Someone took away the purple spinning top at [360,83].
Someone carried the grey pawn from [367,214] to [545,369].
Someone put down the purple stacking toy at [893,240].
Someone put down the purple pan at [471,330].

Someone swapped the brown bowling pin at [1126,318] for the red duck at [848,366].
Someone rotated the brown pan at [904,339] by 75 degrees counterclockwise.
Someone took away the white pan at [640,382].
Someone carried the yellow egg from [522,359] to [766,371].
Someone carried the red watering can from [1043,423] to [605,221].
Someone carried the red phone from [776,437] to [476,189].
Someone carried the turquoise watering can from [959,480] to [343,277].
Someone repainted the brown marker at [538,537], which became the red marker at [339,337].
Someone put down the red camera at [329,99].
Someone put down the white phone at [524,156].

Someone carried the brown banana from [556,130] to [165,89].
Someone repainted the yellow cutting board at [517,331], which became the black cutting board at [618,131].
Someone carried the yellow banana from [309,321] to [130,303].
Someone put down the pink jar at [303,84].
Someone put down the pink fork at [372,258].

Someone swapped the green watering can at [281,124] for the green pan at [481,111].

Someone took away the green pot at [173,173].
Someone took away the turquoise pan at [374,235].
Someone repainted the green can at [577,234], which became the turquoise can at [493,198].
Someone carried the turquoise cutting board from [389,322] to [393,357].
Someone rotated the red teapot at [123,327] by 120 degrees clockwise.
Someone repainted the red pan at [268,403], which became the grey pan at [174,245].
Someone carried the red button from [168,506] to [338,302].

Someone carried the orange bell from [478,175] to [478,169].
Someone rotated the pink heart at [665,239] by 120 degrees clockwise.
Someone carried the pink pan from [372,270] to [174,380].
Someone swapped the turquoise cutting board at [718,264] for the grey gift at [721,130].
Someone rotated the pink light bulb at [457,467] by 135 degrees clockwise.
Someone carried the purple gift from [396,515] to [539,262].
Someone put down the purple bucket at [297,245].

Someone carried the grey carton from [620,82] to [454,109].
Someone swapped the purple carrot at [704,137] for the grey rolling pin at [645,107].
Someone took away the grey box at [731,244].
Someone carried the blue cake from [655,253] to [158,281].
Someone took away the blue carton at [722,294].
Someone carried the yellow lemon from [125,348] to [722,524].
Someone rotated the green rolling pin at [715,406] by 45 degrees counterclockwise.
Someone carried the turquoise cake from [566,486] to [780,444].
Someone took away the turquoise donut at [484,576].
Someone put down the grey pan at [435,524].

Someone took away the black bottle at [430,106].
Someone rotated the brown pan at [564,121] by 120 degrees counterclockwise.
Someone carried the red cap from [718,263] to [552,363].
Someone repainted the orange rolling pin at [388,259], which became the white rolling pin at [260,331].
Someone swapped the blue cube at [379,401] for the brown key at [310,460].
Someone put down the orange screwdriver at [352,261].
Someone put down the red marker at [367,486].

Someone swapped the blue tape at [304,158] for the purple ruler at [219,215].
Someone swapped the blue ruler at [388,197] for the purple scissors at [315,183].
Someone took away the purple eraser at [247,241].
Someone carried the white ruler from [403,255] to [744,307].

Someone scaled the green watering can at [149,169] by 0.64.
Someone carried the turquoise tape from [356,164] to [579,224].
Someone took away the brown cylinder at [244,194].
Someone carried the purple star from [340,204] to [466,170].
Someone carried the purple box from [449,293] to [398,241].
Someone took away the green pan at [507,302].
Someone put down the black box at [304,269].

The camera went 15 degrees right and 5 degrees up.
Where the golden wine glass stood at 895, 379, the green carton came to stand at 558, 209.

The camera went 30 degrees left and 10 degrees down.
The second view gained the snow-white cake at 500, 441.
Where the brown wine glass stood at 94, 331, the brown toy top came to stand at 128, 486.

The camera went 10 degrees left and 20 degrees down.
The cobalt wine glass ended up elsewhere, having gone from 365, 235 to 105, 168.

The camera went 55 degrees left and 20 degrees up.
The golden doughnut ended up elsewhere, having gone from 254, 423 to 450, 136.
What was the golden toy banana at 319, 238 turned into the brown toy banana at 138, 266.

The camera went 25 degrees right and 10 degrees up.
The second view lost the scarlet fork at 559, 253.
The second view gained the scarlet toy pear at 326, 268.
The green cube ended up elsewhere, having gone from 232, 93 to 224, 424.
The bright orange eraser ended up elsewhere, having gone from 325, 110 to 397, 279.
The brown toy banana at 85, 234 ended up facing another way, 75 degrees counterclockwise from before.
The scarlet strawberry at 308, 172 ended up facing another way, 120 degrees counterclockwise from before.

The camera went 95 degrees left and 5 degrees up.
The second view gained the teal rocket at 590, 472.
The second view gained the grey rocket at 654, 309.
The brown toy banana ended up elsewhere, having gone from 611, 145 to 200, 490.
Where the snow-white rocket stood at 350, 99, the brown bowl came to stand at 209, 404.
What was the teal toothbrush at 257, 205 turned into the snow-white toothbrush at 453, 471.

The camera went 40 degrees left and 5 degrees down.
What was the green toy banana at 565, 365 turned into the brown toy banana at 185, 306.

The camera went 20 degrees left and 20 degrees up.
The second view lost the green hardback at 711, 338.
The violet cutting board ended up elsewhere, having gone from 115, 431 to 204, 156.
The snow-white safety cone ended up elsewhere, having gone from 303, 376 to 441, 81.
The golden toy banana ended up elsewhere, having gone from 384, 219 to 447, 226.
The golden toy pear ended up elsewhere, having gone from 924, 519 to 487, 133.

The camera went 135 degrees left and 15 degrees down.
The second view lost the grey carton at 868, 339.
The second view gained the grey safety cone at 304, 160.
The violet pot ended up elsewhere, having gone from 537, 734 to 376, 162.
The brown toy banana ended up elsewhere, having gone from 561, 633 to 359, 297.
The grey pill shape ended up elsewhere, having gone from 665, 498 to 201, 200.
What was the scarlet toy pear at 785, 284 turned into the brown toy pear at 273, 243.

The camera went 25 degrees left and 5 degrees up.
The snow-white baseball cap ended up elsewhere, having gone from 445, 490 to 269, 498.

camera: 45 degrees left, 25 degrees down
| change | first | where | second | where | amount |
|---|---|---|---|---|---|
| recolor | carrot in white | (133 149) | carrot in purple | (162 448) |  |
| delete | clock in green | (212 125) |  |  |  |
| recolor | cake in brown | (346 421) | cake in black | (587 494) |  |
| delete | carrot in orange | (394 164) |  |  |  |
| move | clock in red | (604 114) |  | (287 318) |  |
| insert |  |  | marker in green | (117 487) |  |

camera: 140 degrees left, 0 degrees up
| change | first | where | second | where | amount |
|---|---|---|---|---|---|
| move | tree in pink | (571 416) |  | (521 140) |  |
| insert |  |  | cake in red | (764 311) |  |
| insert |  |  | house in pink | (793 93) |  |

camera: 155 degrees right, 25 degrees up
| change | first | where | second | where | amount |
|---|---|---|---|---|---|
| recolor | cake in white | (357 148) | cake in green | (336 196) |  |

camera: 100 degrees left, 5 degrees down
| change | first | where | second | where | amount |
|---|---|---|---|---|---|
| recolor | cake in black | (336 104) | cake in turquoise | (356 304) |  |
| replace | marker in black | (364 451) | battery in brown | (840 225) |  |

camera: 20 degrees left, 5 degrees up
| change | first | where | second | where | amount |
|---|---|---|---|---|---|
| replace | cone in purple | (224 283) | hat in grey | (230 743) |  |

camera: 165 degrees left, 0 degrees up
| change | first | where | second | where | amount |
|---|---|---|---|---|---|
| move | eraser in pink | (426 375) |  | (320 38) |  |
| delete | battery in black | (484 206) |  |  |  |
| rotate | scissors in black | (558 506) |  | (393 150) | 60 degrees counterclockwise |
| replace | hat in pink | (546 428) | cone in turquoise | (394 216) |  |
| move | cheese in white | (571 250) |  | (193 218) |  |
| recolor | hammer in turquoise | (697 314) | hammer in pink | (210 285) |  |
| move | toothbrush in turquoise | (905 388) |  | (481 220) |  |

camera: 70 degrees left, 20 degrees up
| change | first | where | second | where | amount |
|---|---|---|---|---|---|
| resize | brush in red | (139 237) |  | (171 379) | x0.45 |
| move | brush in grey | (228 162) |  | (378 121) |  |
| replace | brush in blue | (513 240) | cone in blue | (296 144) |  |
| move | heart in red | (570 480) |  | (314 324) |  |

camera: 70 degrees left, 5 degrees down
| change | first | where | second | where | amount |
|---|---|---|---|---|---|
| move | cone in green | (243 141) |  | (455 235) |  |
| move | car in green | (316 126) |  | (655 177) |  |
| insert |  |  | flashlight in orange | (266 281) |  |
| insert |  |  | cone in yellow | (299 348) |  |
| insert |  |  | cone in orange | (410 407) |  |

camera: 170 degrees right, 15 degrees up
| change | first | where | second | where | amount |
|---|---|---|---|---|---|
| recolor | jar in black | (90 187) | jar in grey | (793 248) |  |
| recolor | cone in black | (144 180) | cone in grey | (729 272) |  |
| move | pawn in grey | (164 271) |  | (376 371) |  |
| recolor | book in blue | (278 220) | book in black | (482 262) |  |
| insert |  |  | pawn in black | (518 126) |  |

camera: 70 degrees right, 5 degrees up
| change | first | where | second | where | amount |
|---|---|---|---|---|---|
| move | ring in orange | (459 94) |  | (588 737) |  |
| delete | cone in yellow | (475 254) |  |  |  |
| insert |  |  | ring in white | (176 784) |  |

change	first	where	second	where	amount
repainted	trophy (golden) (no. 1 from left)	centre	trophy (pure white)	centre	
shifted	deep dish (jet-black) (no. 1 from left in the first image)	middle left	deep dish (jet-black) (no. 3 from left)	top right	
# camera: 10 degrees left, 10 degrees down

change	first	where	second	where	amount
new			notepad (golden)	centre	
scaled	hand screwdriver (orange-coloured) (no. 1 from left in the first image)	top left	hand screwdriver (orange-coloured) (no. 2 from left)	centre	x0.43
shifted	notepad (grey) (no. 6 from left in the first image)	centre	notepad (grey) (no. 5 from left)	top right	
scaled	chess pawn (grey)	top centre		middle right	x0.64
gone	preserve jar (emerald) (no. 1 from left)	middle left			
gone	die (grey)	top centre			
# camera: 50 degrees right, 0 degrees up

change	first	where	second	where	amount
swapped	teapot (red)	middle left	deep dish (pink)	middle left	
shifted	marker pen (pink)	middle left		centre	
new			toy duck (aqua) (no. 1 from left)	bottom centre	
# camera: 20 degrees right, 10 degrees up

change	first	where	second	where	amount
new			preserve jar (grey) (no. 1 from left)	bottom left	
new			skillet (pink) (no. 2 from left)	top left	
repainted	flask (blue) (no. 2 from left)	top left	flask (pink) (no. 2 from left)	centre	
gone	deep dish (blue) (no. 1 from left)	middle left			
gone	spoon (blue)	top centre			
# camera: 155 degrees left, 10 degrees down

## Problem details:
Everything starting at the line containing "Someone put down the pink fork at [372,258]." and ending at the line containing "Someone carried the red button" in the records above should be repeated exactly, and only that.

## Solution below:
Someone put down the pink fork at [372,258].

Someone swapped the green watering can at [281,124] for the green pan at [481,111].

Someone took away the green pot at [173,173].
Someone took away the turquoise pan at [374,235].
Someone repainted the green can at [577,234], which became the turquoise can at [493,198].
Someone carried the turquoise cutting board from [389,322] to [393,357].
Someone rotated the red teapot at [123,327] by 120 degrees clockwise.
Someone repainted the red pan at [268,403], which became the grey pan at [174,245].
Someone carried the red button from [168,506] to [338,302].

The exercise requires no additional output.